Although pictures appear in the records, the copy must leave them out and match everything else exactly.

^^^^^^^^^^^^^^^^

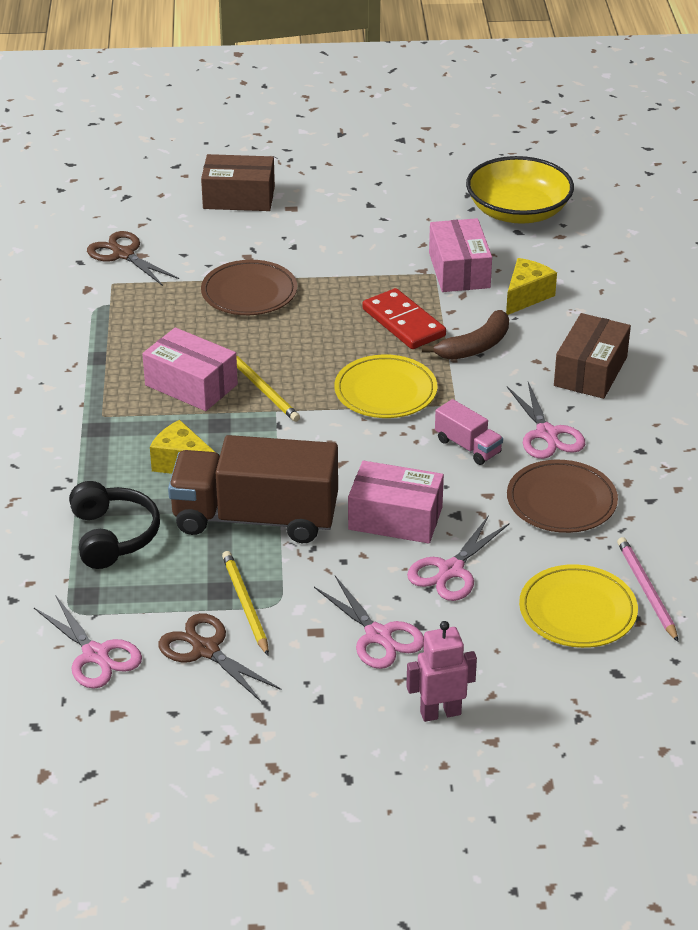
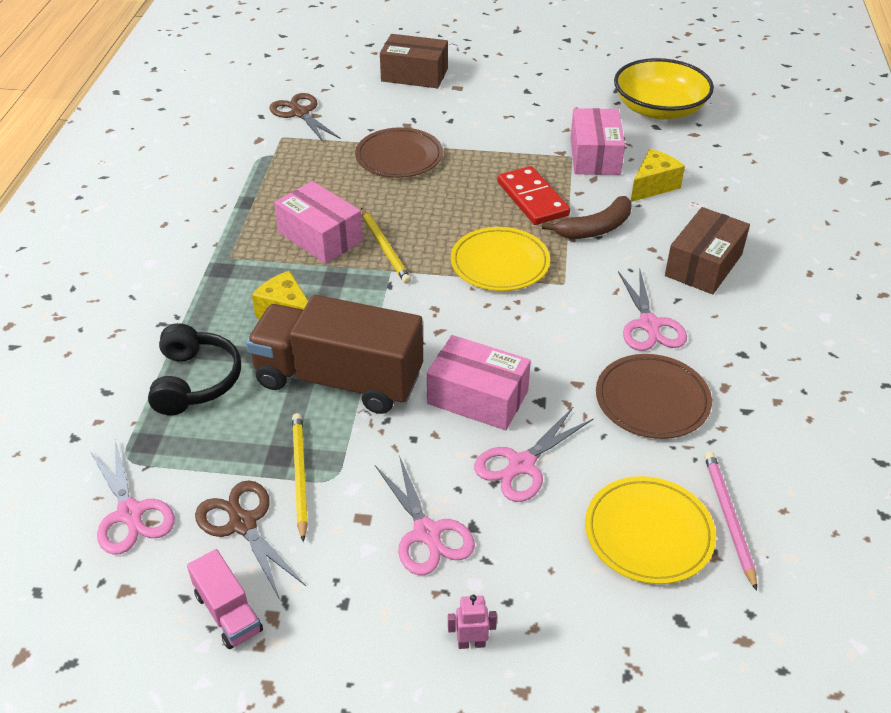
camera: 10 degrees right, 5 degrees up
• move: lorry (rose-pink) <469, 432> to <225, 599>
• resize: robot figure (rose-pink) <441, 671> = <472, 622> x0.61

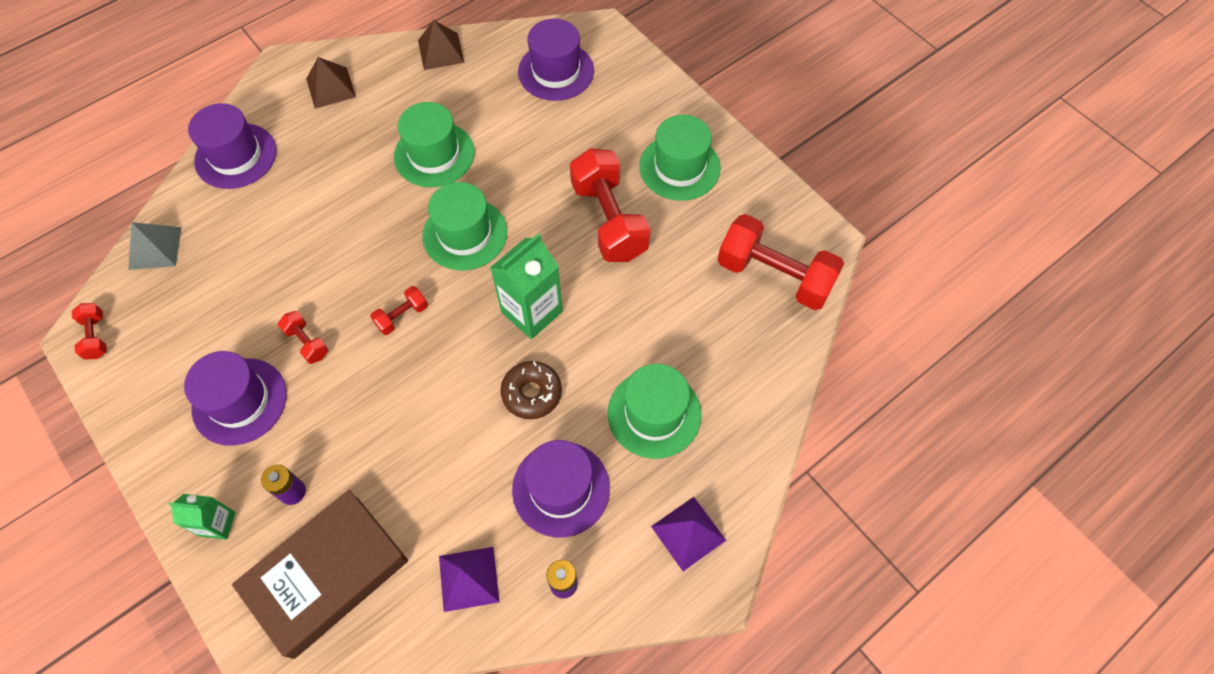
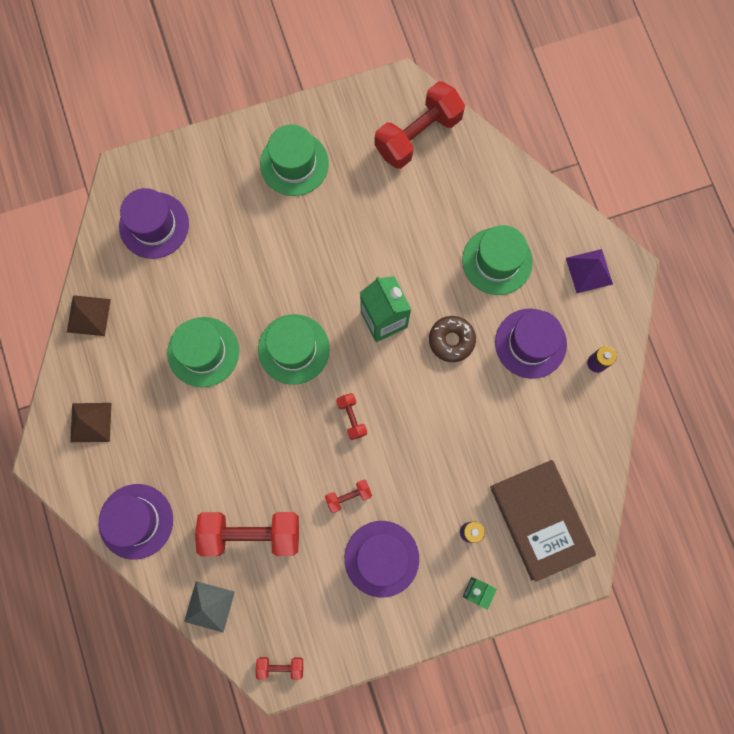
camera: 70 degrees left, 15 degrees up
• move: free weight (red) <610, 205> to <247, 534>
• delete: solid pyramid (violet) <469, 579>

^^^^^^^^^^^^^^^^

Written answer –
camera: 10 degrees right, 5 degrees up
• move: lorry (rose-pink) <469, 432> to <225, 599>
• resize: robot figure (rose-pink) <441, 671> = <472, 622> x0.61

camera: 70 degrees left, 15 degrees up
• move: free weight (red) <610, 205> to <247, 534>
• delete: solid pyramid (violet) <469, 579>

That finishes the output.